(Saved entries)

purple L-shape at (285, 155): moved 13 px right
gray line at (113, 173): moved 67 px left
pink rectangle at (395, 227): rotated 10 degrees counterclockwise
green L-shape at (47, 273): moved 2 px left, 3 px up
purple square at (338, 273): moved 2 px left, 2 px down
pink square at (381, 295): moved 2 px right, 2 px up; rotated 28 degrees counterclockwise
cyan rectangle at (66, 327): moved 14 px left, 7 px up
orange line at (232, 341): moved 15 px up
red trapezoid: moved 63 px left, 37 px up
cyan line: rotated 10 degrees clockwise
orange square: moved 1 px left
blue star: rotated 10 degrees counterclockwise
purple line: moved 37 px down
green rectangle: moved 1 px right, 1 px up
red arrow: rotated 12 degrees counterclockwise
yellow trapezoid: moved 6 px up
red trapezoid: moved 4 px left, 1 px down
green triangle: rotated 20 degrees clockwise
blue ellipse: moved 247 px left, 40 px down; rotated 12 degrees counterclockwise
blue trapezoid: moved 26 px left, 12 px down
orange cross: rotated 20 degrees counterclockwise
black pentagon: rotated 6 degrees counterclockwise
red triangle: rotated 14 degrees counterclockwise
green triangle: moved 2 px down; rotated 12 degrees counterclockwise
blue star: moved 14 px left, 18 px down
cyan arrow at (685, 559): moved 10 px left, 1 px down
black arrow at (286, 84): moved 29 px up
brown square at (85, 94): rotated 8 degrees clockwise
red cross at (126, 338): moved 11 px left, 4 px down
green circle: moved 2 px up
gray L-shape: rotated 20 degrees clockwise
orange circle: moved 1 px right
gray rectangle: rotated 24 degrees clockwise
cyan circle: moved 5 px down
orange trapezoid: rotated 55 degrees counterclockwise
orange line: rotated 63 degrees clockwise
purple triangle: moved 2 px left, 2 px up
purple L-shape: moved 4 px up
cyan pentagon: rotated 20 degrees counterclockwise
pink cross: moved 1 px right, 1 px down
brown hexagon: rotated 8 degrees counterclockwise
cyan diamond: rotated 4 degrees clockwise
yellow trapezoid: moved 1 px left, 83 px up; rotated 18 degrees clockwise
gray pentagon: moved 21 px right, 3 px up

> [THE TASK]: Every record above needs to be copied exactly.

> [YOUR RESPONSE]:
purple L-shape at (285, 155): moved 13 px right
gray line at (113, 173): moved 67 px left
pink rectangle at (395, 227): rotated 10 degrees counterclockwise
green L-shape at (47, 273): moved 2 px left, 3 px up
purple square at (338, 273): moved 2 px left, 2 px down
pink square at (381, 295): moved 2 px right, 2 px up; rotated 28 degrees counterclockwise
cyan rectangle at (66, 327): moved 14 px left, 7 px up
orange line at (232, 341): moved 15 px up
red trapezoid: moved 63 px left, 37 px up
cyan line: rotated 10 degrees clockwise
orange square: moved 1 px left
blue star: rotated 10 degrees counterclockwise
purple line: moved 37 px down
green rectangle: moved 1 px right, 1 px up
red arrow: rotated 12 degrees counterclockwise
yellow trapezoid: moved 6 px up
red trapezoid: moved 4 px left, 1 px down
green triangle: rotated 20 degrees clockwise
blue ellipse: moved 247 px left, 40 px down; rotated 12 degrees counterclockwise
blue trapezoid: moved 26 px left, 12 px down
orange cross: rotated 20 degrees counterclockwise
black pentagon: rotated 6 degrees counterclockwise
red triangle: rotated 14 degrees counterclockwise
green triangle: moved 2 px down; rotated 12 degrees counterclockwise
blue star: moved 14 px left, 18 px down
cyan arrow at (685, 559): moved 10 px left, 1 px down
black arrow at (286, 84): moved 29 px up
brown square at (85, 94): rotated 8 degrees clockwise
red cross at (126, 338): moved 11 px left, 4 px down
green circle: moved 2 px up
gray L-shape: rotated 20 degrees clockwise
orange circle: moved 1 px right
gray rectangle: rotated 24 degrees clockwise
cyan circle: moved 5 px down
orange trapezoid: rotated 55 degrees counterclockwise
orange line: rotated 63 degrees clockwise
purple triangle: moved 2 px left, 2 px up
purple L-shape: moved 4 px up
cyan pentagon: rotated 20 degrees counterclockwise
pink cross: moved 1 px right, 1 px down
brown hexagon: rotated 8 degrees counterclockwise
cyan diamond: rotated 4 degrees clockwise
yellow trapezoid: moved 1 px left, 83 px up; rotated 18 degrees clockwise
gray pentagon: moved 21 px right, 3 px up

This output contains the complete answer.